- _Goal of the exercise_:
In the records below, find the line containing "purple scissors: 2 -> 3", then reproduce that line and every one after it to the end, exactly and alone.
▼
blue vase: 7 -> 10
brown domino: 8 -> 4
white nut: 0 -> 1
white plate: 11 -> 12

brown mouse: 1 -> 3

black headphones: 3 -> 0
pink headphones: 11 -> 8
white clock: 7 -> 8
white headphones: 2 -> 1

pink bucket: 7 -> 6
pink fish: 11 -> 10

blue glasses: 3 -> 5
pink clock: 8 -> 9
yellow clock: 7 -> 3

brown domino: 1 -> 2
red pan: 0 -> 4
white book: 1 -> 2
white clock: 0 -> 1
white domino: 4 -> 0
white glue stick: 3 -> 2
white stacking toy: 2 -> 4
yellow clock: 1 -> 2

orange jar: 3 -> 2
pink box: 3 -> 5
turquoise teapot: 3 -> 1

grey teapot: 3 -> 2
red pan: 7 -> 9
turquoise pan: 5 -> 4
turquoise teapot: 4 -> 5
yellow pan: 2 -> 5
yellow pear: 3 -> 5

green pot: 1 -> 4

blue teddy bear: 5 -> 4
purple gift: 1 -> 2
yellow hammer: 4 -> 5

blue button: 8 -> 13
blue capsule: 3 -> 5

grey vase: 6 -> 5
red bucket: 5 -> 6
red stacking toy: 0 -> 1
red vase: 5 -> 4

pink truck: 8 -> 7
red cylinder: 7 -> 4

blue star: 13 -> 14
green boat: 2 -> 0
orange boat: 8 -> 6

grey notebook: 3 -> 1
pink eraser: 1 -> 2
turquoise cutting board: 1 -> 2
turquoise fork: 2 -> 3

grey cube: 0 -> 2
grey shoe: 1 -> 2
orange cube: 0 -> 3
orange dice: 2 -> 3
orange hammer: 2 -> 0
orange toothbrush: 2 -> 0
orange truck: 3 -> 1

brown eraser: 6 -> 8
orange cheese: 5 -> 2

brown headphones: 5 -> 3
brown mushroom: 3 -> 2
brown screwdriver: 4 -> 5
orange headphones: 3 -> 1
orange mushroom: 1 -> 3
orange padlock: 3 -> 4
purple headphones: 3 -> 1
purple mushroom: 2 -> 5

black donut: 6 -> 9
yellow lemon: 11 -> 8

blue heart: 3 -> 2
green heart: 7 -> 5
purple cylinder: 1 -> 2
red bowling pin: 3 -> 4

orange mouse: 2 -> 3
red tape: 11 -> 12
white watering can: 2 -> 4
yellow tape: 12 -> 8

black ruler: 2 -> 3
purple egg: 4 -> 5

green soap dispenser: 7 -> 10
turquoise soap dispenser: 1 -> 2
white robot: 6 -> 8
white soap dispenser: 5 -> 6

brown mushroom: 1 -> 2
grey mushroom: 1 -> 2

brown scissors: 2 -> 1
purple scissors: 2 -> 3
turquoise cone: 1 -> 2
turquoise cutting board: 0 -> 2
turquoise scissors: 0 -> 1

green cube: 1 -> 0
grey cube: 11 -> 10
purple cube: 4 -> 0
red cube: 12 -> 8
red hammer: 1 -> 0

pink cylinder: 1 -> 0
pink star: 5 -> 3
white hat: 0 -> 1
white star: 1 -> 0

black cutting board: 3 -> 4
▲
- _Finished exercise_:
purple scissors: 2 -> 3
turquoise cone: 1 -> 2
turquoise cutting board: 0 -> 2
turquoise scissors: 0 -> 1

green cube: 1 -> 0
grey cube: 11 -> 10
purple cube: 4 -> 0
red cube: 12 -> 8
red hammer: 1 -> 0

pink cylinder: 1 -> 0
pink star: 5 -> 3
white hat: 0 -> 1
white star: 1 -> 0

black cutting board: 3 -> 4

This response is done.